• **PROBLEM DESCRIPTION**:
Please give the count of lines in the listing underneath that hold "blue", leaving out everything else.

········

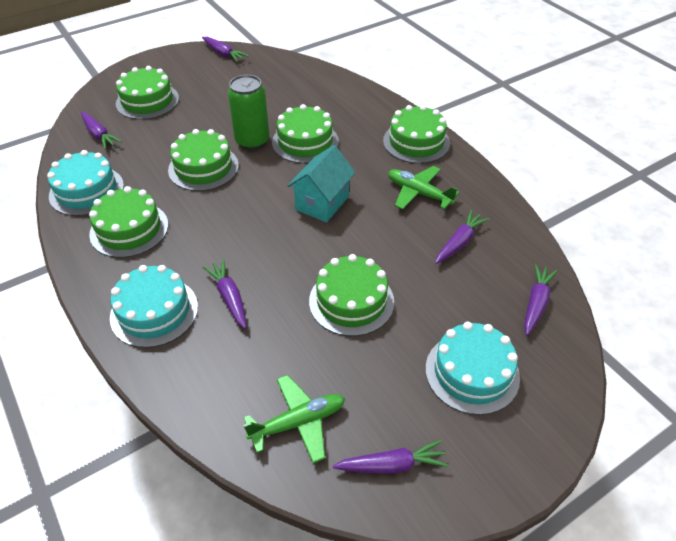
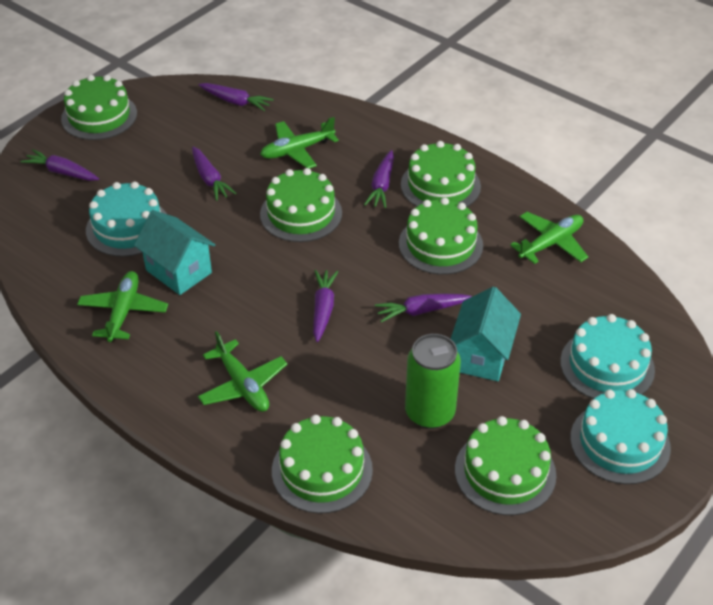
green plane: 2 -> 4
turquoise house: 1 -> 2

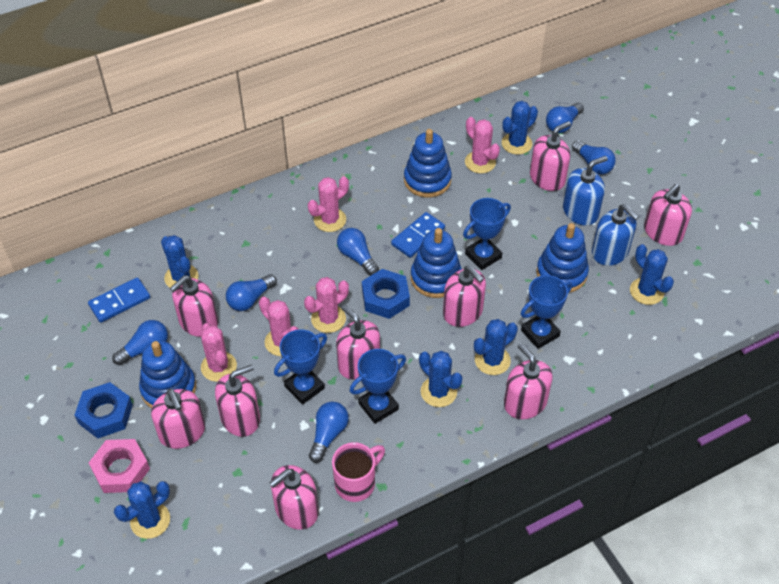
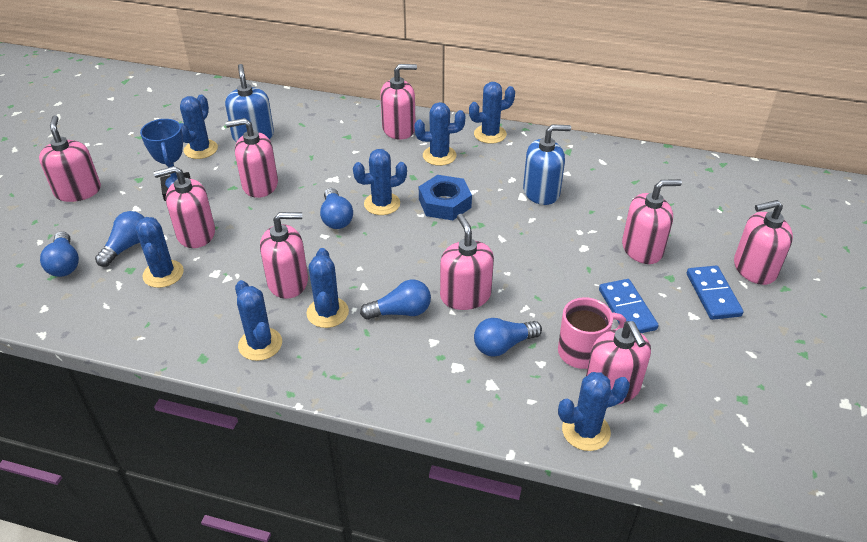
blue cactus: 6 -> 8
blue light bulb: 6 -> 5
blue nut: 2 -> 1
blue stacking toy: 4 -> 0
blue trophy: 4 -> 1
pink cactus: 5 -> 0
pink nut: 1 -> 0

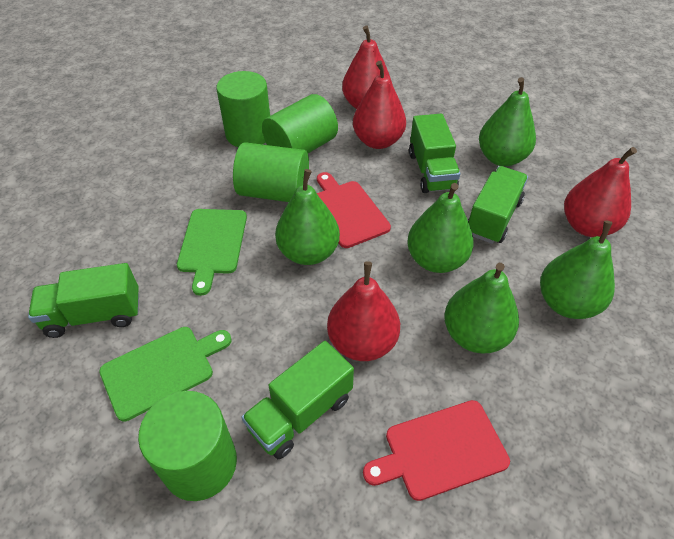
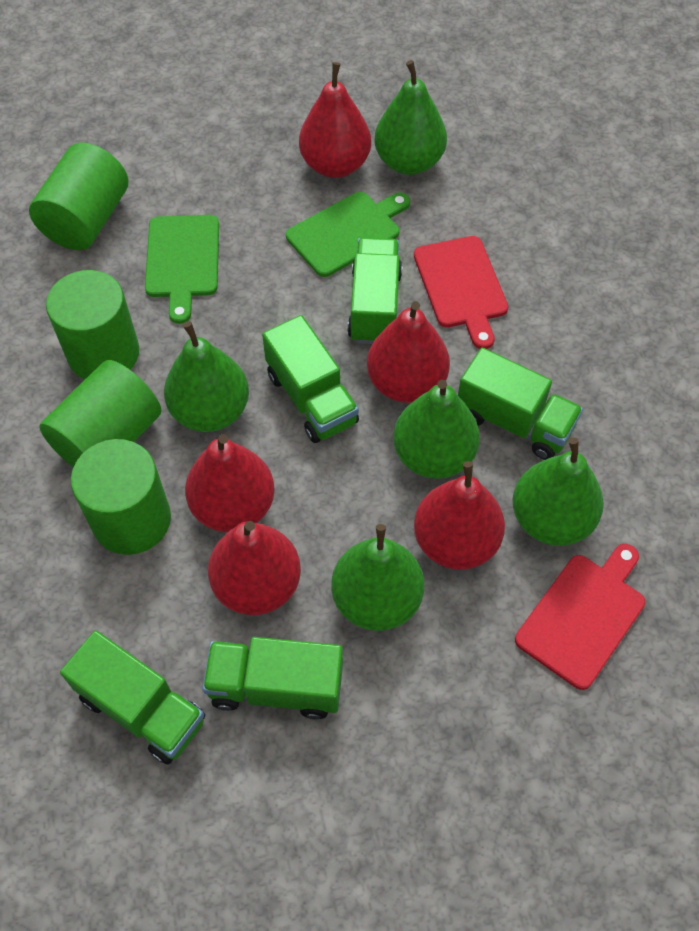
green truck: 4 -> 5
red pear: 4 -> 5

········

• **REPLY TO THE EXERCISE**:
5